* [Problem details]:
Please give the number of lines that hold the string "degrees" in the listing, without any other words.

* [Extracted material]:
-=-=-
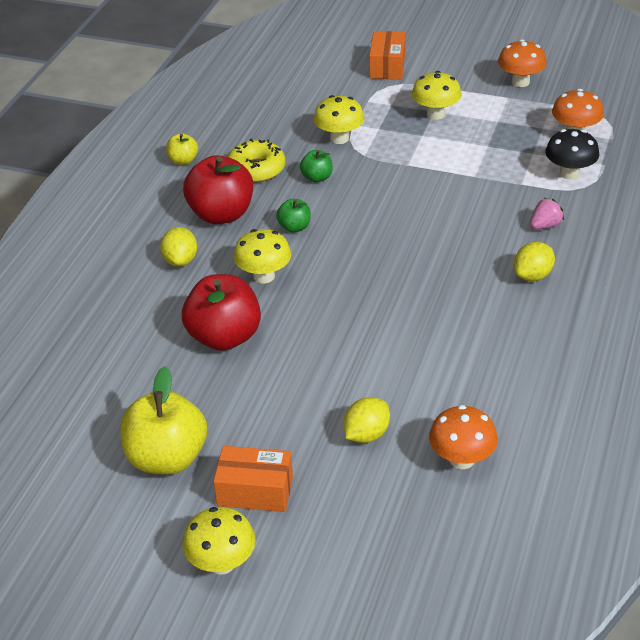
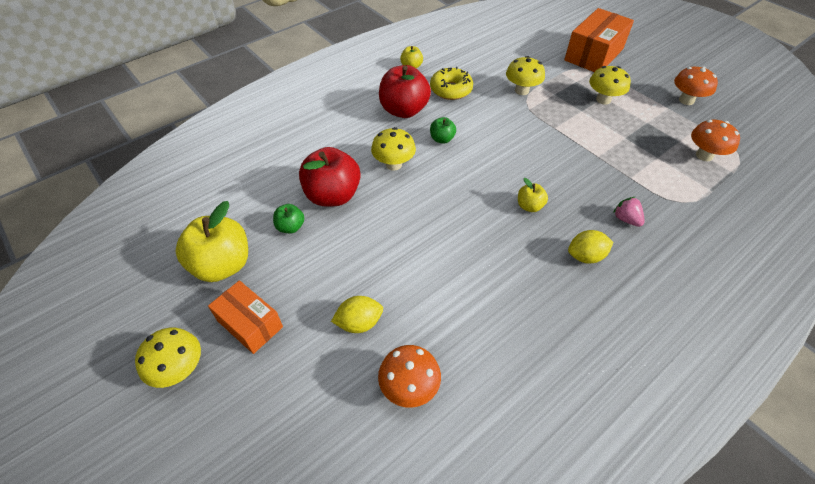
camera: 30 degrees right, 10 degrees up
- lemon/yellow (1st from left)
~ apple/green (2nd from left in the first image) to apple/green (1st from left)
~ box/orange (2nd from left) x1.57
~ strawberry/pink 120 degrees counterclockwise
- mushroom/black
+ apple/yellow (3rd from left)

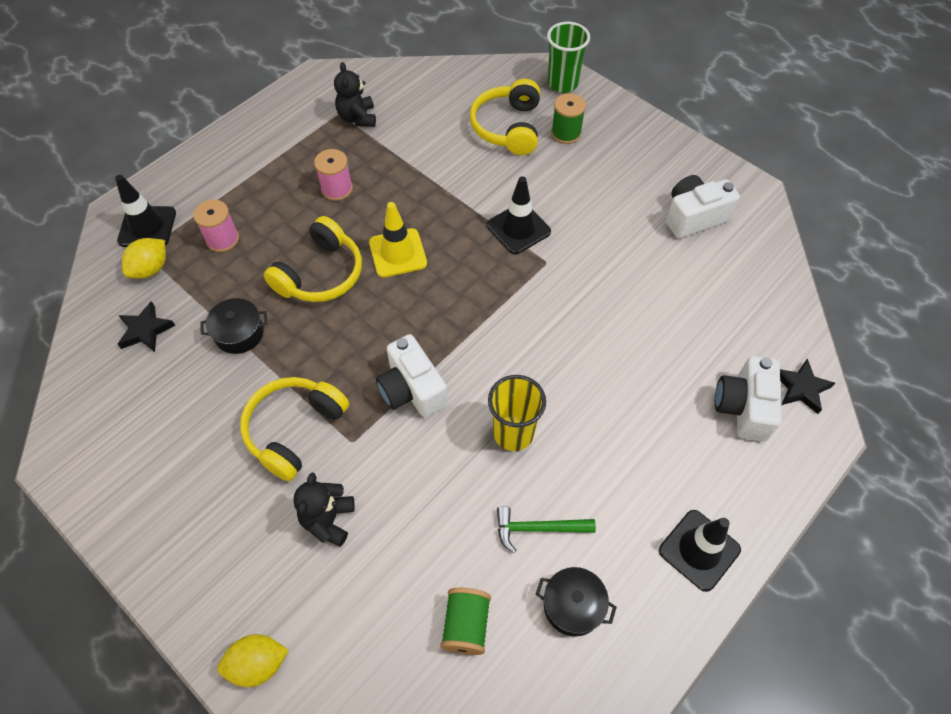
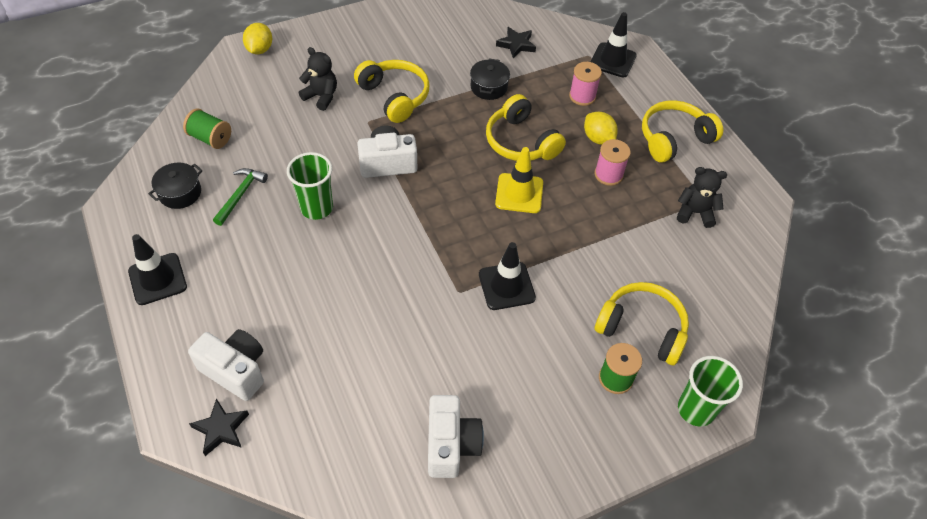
camera: 110 degrees right, 5 degrees down
~ lemon/yellow (1st from left in the first image) to lemon/yellow (2nd from left)
~ cup/yellow to cup/green (1st from left)
+ headphones/yellow (4th from left)

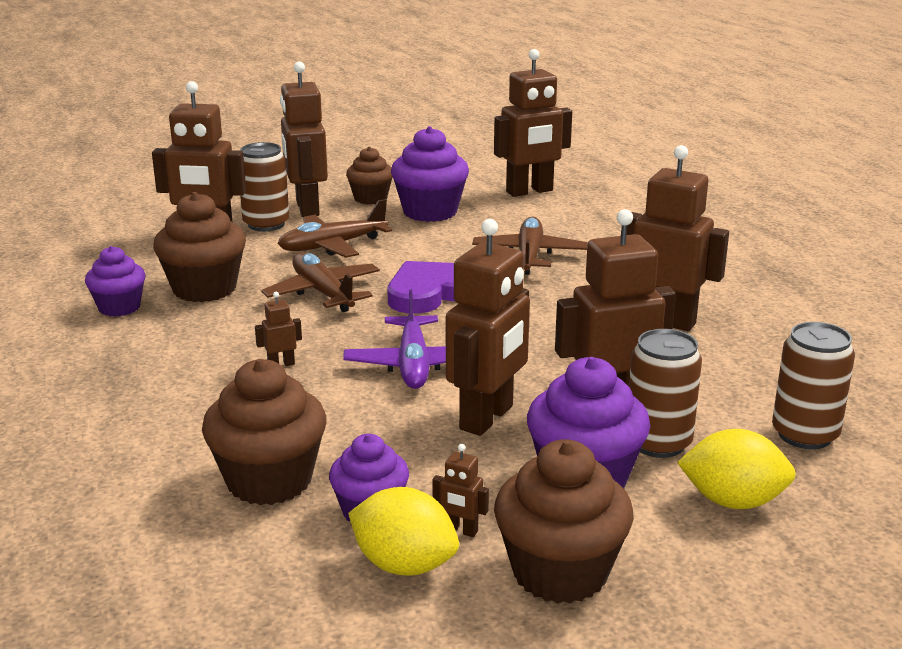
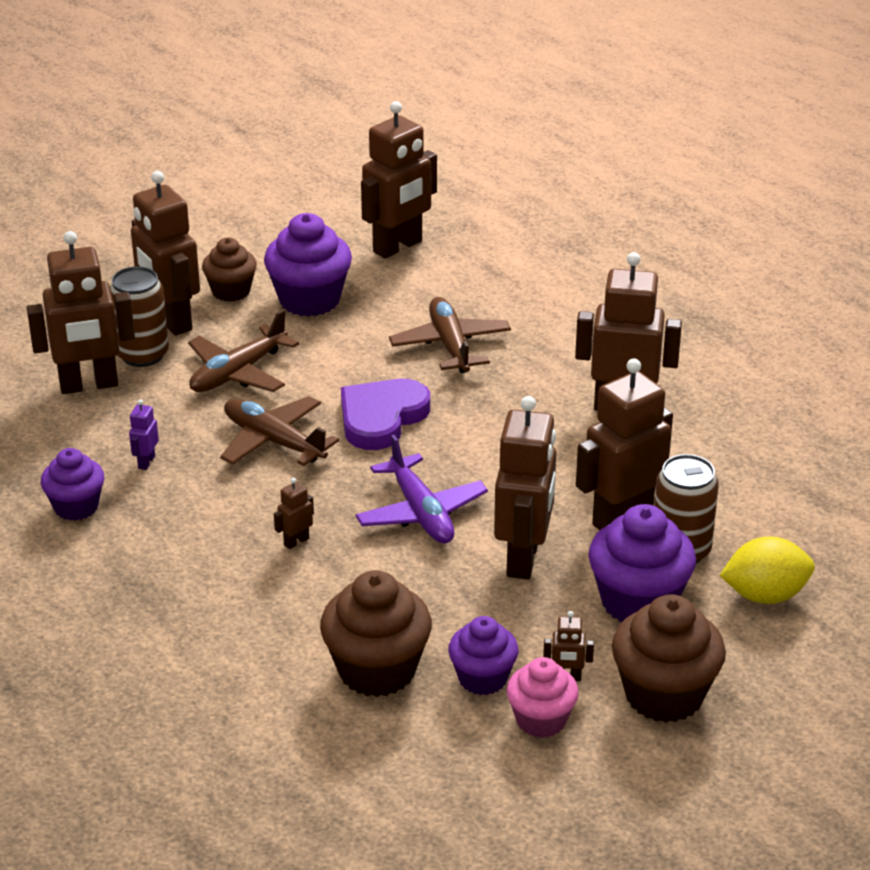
camera: 20 degrees left, 10 degrees up
~ cupcake/brown (1st from left) to robot/purple
~ lemon/yellow (1st from left) to cupcake/pink
- can/brown (3rd from left)

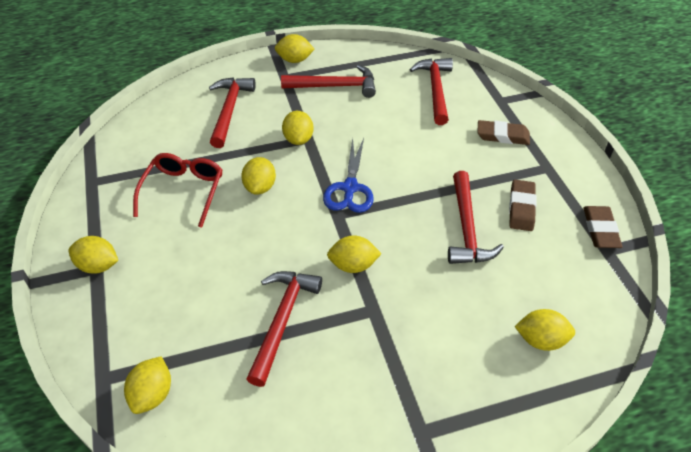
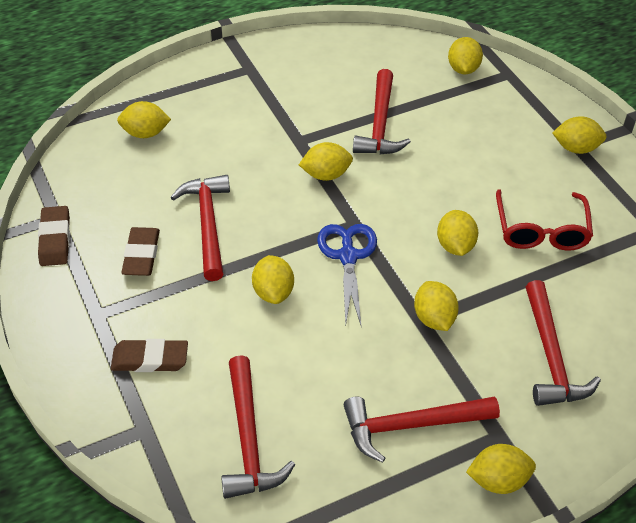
camera: 170 degrees right, 0 degrees up
+ lemon/yellow (2nd from left)

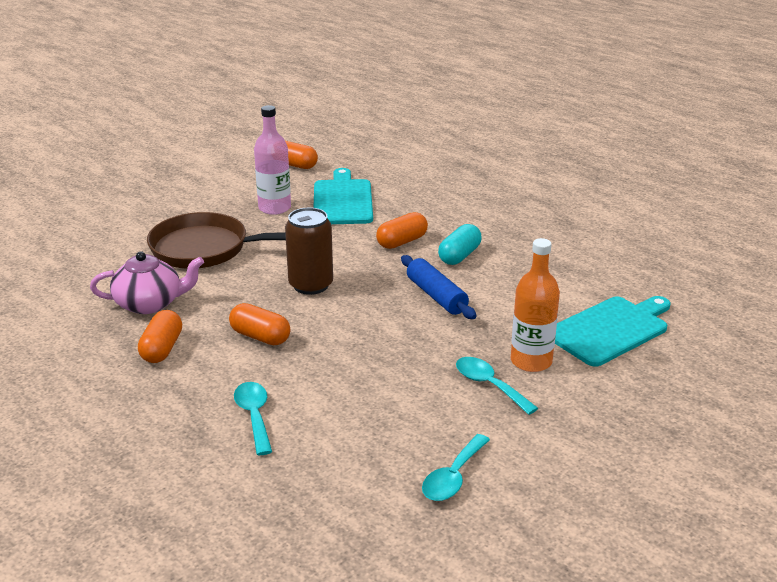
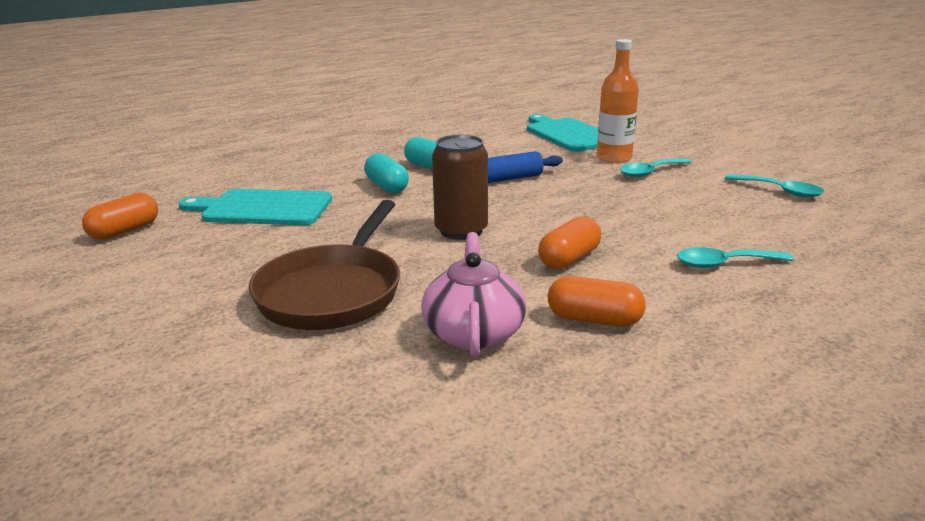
camera: 80 degrees left, 5 degrees down
- bottle/pink
~ capsule/orange (4th from left) to capsule/turquoise (1st from left)

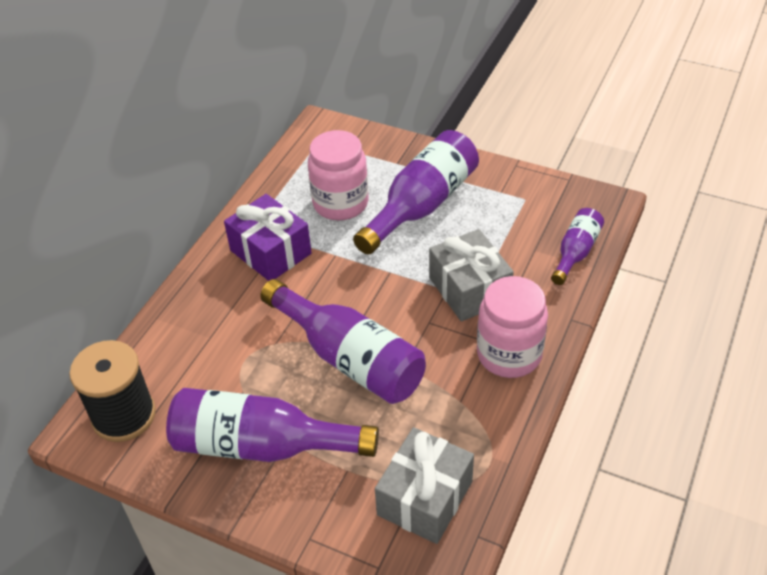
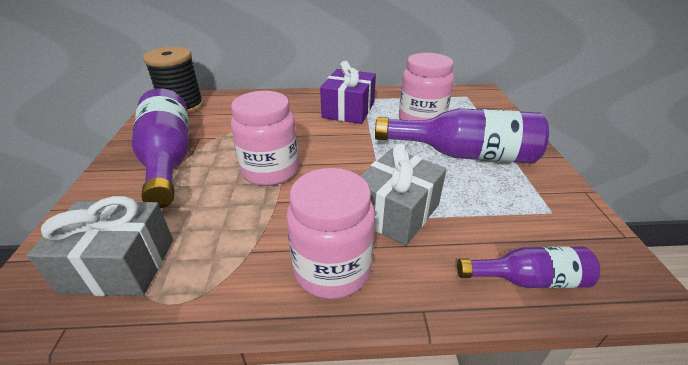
camera: 60 degrees right, 10 degrees down
~ bottle/purple (2nd from left) to jar/pink (1st from left)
-=-=-
* [Response to this exercise]:
7